### The problem
Copy word for word the lines of the records below, beginning at the one with "green arrow: moved 3 px left" and finishing at the one with "red circle: moved 23 px left", ends included, but none of the pictures.

### Extracted entries
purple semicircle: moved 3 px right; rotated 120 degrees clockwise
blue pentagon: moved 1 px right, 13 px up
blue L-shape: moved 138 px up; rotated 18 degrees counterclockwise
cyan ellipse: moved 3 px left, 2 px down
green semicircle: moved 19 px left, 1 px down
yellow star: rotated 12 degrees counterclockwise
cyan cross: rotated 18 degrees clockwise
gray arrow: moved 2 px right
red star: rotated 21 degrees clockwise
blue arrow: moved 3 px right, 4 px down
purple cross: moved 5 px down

* * *

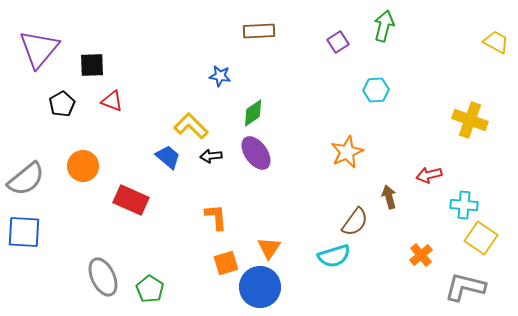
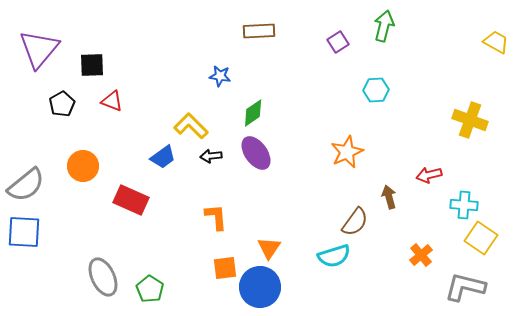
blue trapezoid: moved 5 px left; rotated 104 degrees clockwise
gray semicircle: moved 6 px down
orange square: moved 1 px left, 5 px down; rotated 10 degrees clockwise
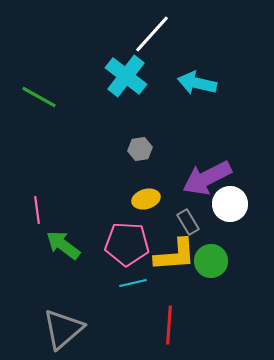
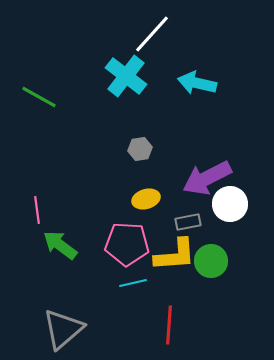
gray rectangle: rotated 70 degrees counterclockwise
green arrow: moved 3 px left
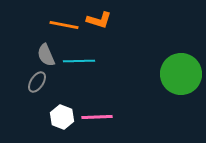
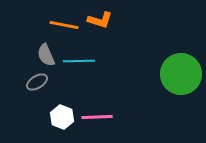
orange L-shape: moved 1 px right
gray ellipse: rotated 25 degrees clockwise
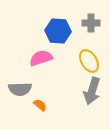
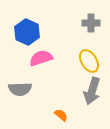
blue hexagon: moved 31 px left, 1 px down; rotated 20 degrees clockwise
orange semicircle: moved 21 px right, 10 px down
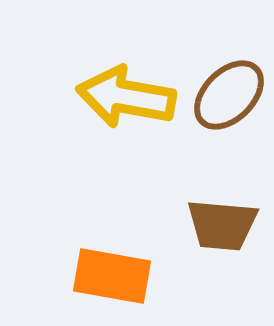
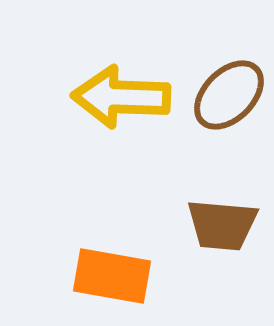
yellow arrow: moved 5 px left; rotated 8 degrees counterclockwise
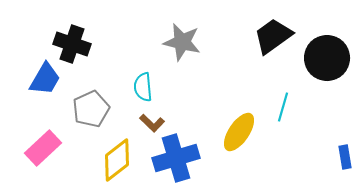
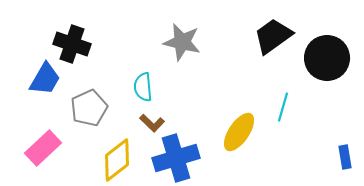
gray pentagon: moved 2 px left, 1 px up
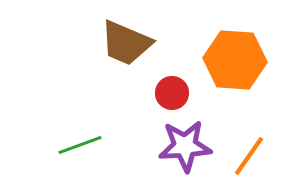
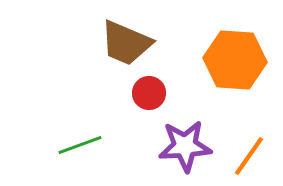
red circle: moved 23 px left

### Solution for this exercise
green arrow: moved 3 px left
orange L-shape: moved 1 px right
gray ellipse: rotated 25 degrees clockwise
blue hexagon: moved 31 px left, 1 px down; rotated 20 degrees clockwise
orange semicircle: moved 21 px right, 10 px down
yellow arrow: moved 5 px left; rotated 8 degrees counterclockwise
gray pentagon: moved 2 px left, 1 px up
red circle: moved 23 px left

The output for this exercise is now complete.